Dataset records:
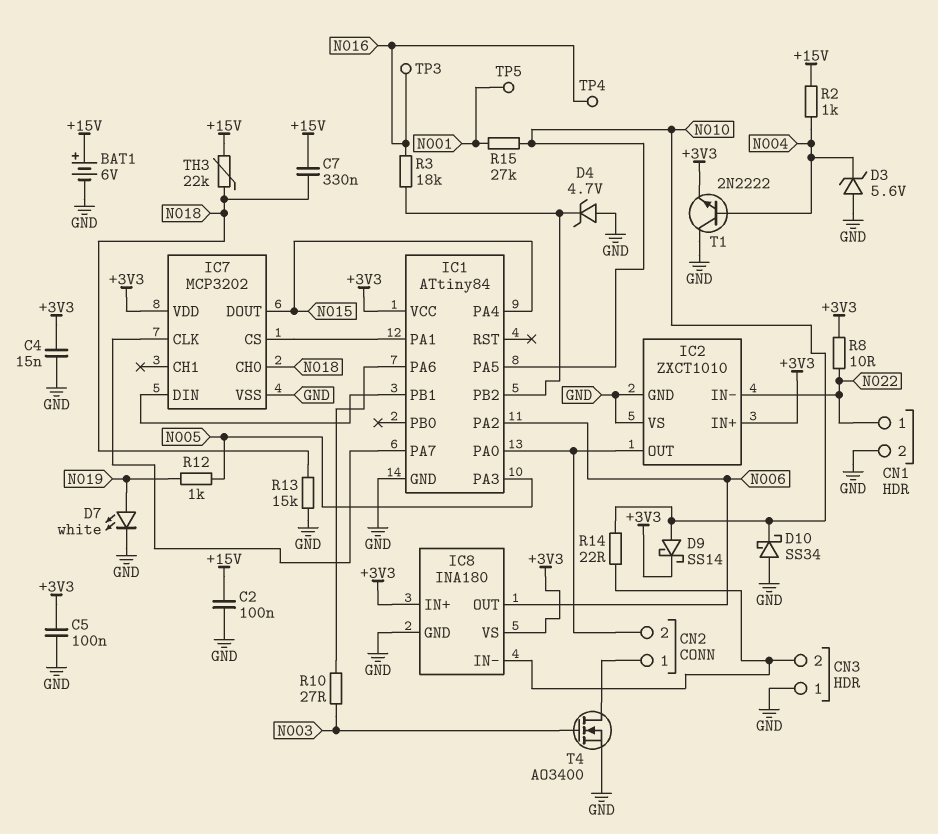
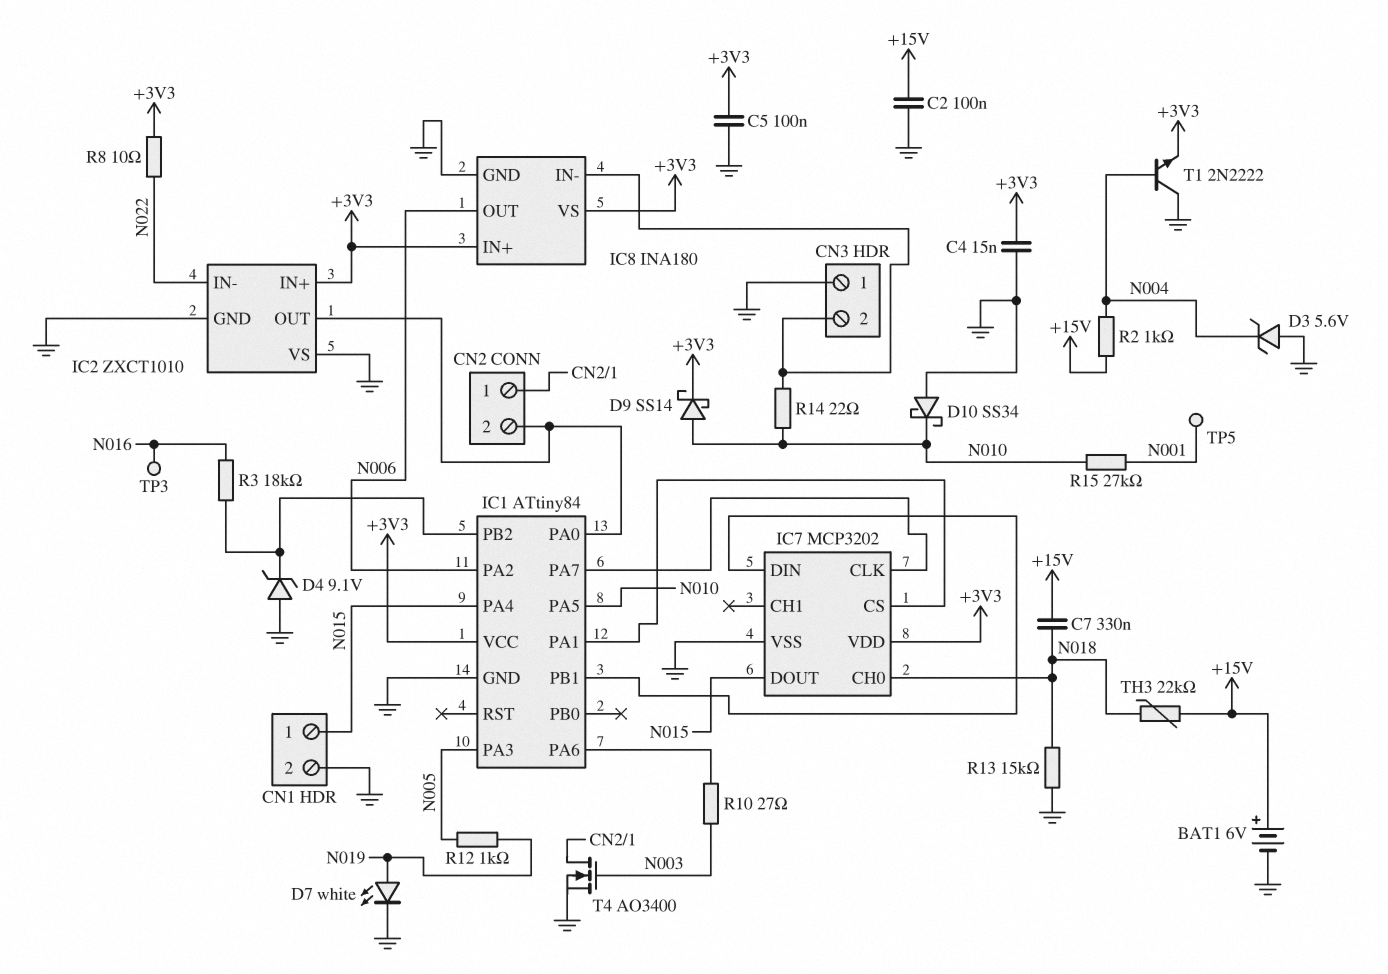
CN1 pin 1: N022 -> N015
D4: zener 4.7V (A GND, K IC1/PB2) -> zener 9.1V (A GND, K IC1/PB2)
TP4: test point (N016) -> none

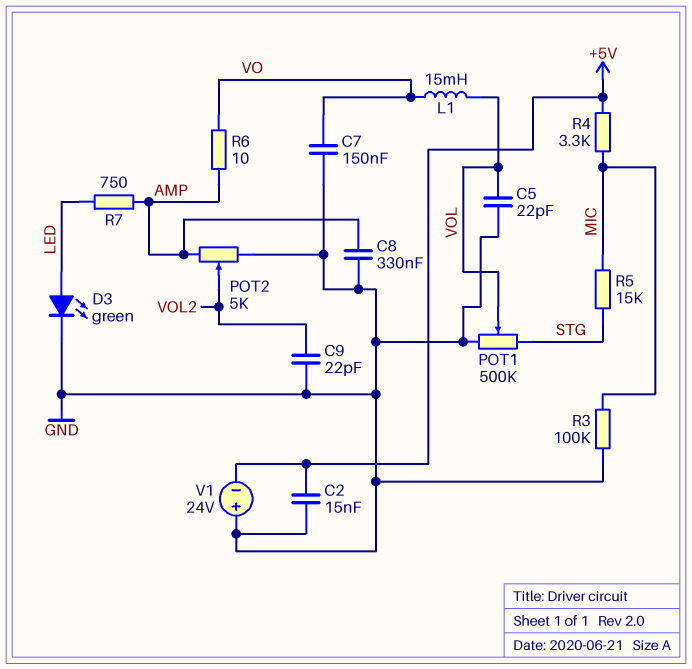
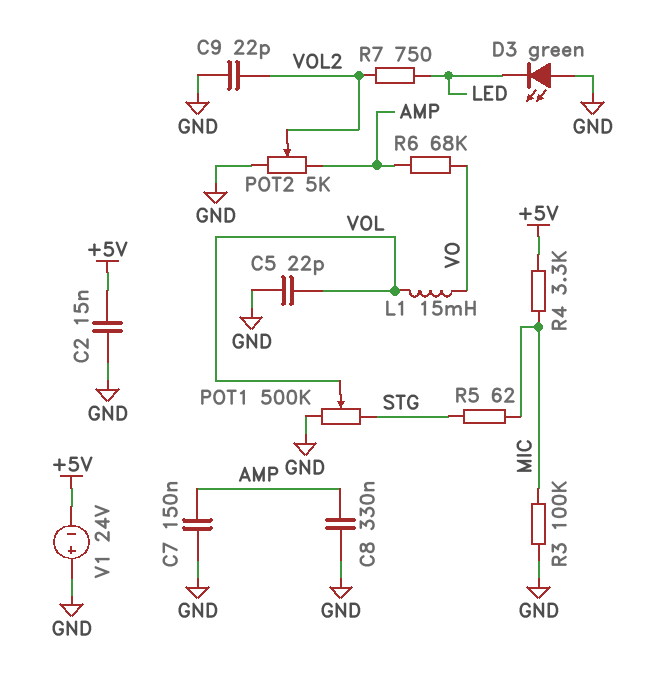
C7: 150nF (GND, VO) -> 150nF (AMP, GND)
D3: LED green (A LED, K GND) -> LED green (A GND, K LED)
R5: 15k (MIC, STG) -> 62 (MIC, STG)
R6: 10 (AMP, VO) -> 68k (AMP, VO)
R7: 750 (AMP, LED) -> 750 (LED, VOL2)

Goal of the exercise:
The answer must be the full set of records, repeated exactly, with no pictures.

Exercise solution:
CN1 pin 1: N022 -> N015
D4: zener 4.7V (A GND, K IC1/PB2) -> zener 9.1V (A GND, K IC1/PB2)
TP4: test point (N016) -> none

C7: 150nF (GND, VO) -> 150nF (AMP, GND)
D3: LED green (A LED, K GND) -> LED green (A GND, K LED)
R5: 15k (MIC, STG) -> 62 (MIC, STG)
R6: 10 (AMP, VO) -> 68k (AMP, VO)
R7: 750 (AMP, LED) -> 750 (LED, VOL2)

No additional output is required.